▶ _Object transformation records_
___

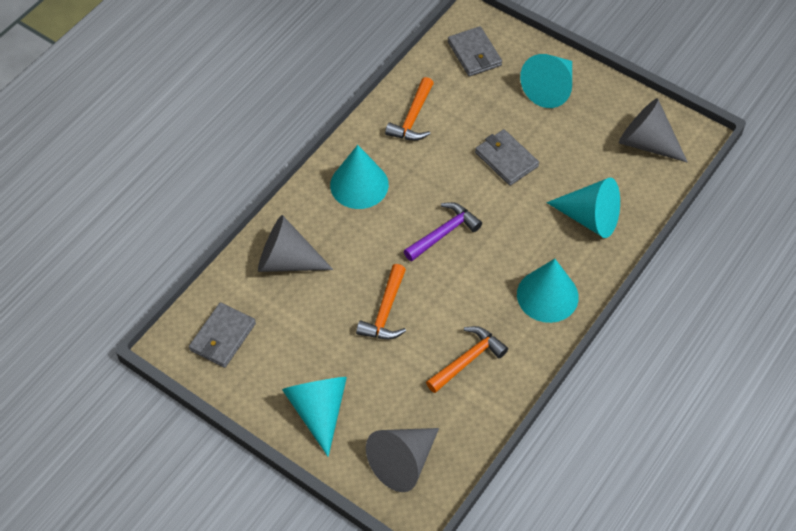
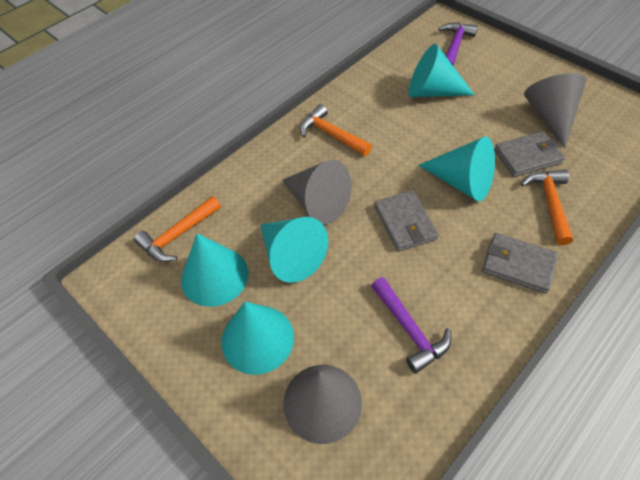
purple hammer: 1 -> 2

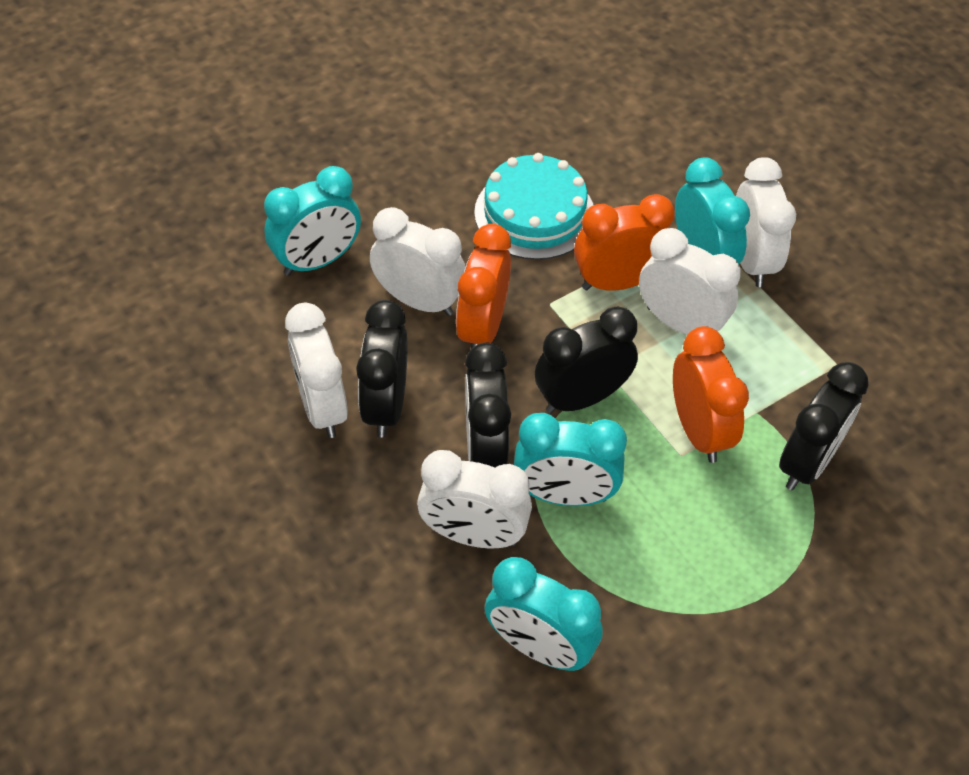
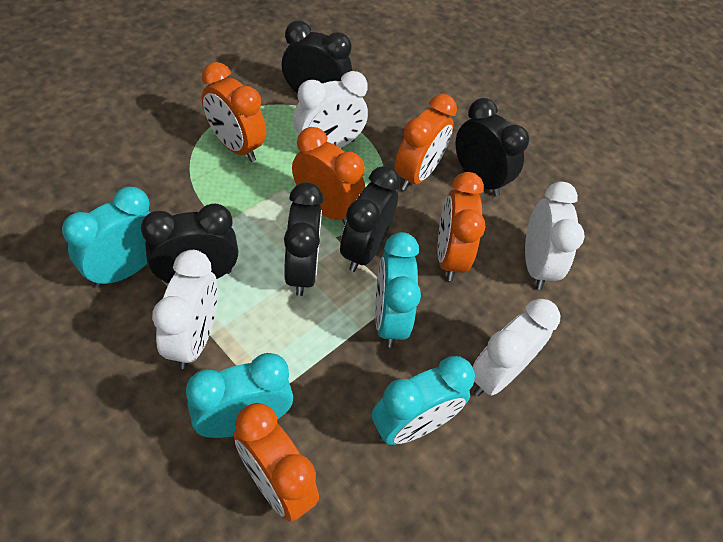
black clock: 4 -> 5
orange clock: 3 -> 5
turquoise cake: 1 -> 0
white clock: 5 -> 4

___

▶ _INSTRUCTIONS FOR THE TASK_
Return the lines above, from the one containing "black clock: 4 -> 5" to the end, exactly as they stand.

▶ _SOLUTION TO THIS PROBLEM_
black clock: 4 -> 5
orange clock: 3 -> 5
turquoise cake: 1 -> 0
white clock: 5 -> 4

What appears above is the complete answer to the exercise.